In the data below, the answer is the run of lines from the line containing "camera: 50 degrees left, 5 degrees up" through the line containing "(605, 273) = (620, 210): none -> pink rocket", both included; print it exactly and nothing else.

Start of EXTRACTED MATERIAL

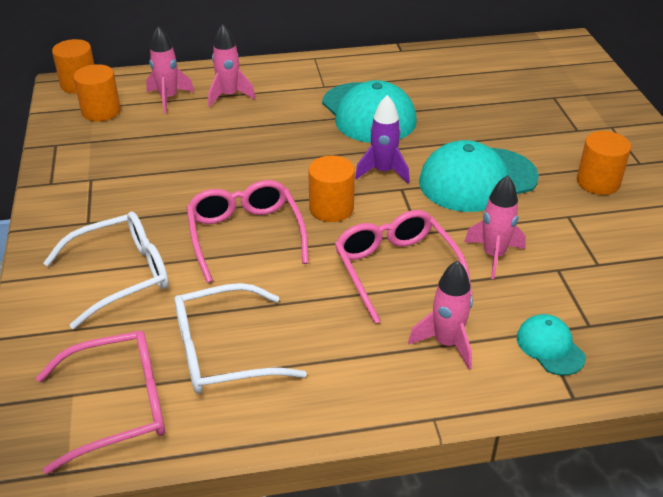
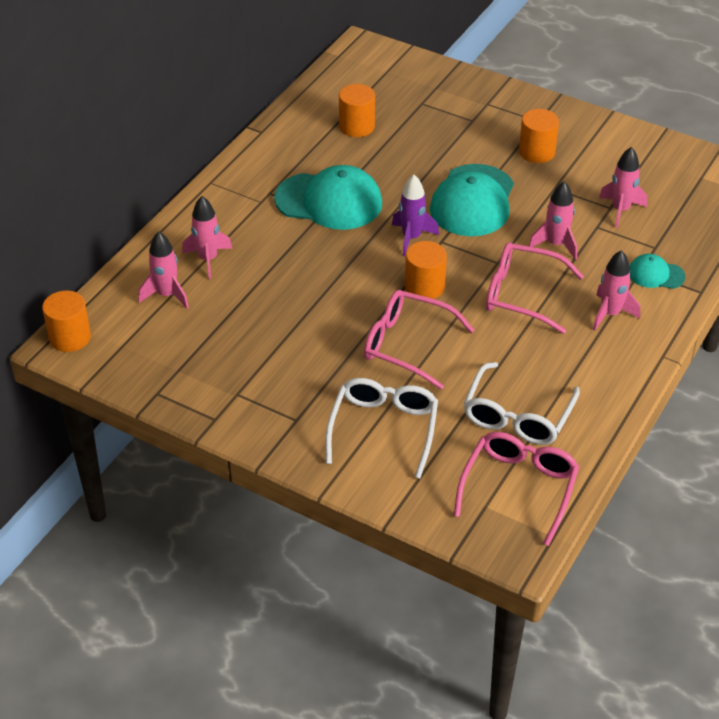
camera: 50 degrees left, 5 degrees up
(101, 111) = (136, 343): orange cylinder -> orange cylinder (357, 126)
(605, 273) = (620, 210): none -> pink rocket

End of EXTRACTED MATERIAL
Start of EXTRACTED MATERIAL

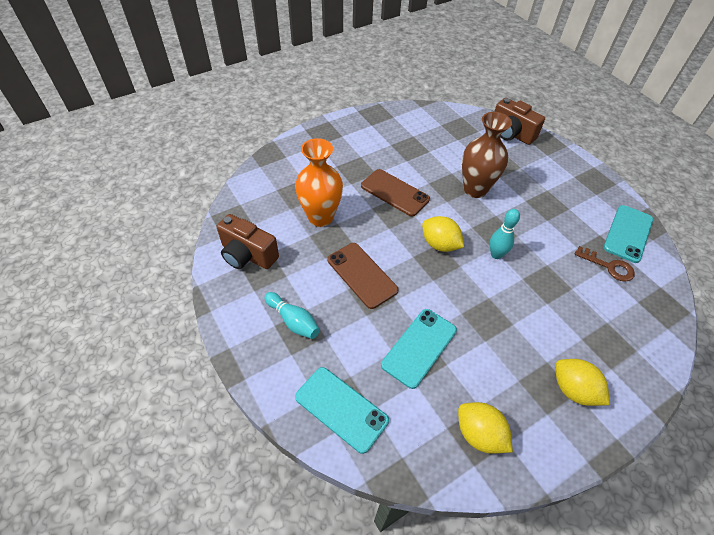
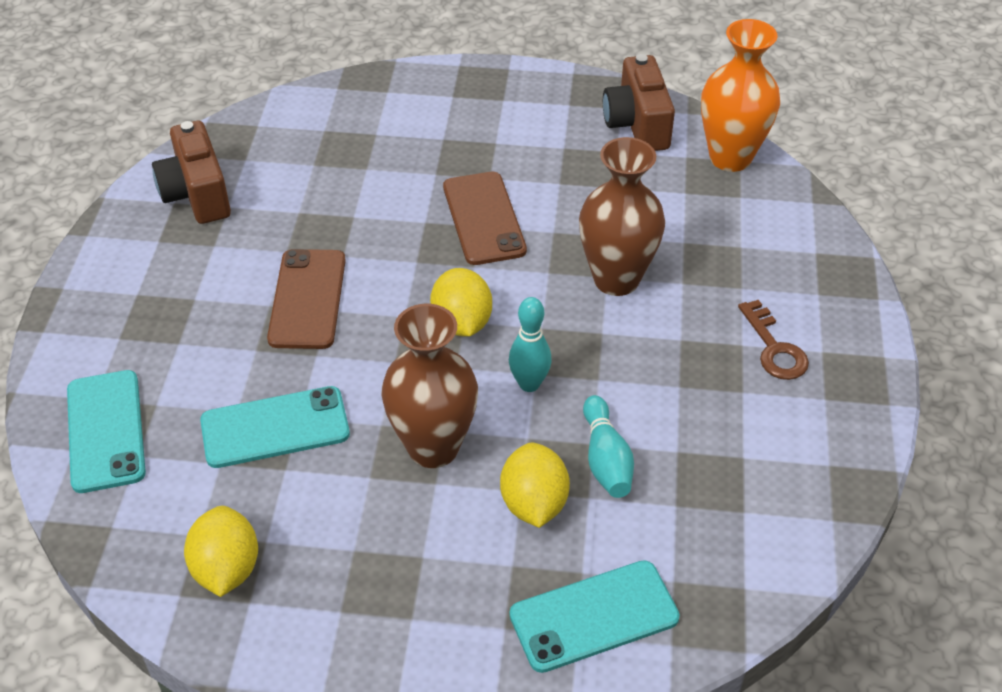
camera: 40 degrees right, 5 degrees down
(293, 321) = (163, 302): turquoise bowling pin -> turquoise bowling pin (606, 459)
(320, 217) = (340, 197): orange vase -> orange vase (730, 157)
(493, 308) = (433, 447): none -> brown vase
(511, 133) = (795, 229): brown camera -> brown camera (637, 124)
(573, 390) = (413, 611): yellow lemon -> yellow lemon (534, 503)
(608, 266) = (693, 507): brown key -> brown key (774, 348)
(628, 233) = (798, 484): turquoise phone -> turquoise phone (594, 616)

End of EXTRACTED MATERIAL

■ TASK RESULT:
camera: 50 degrees left, 5 degrees up
(101, 111) = (136, 343): orange cylinder -> orange cylinder (357, 126)
(605, 273) = (620, 210): none -> pink rocket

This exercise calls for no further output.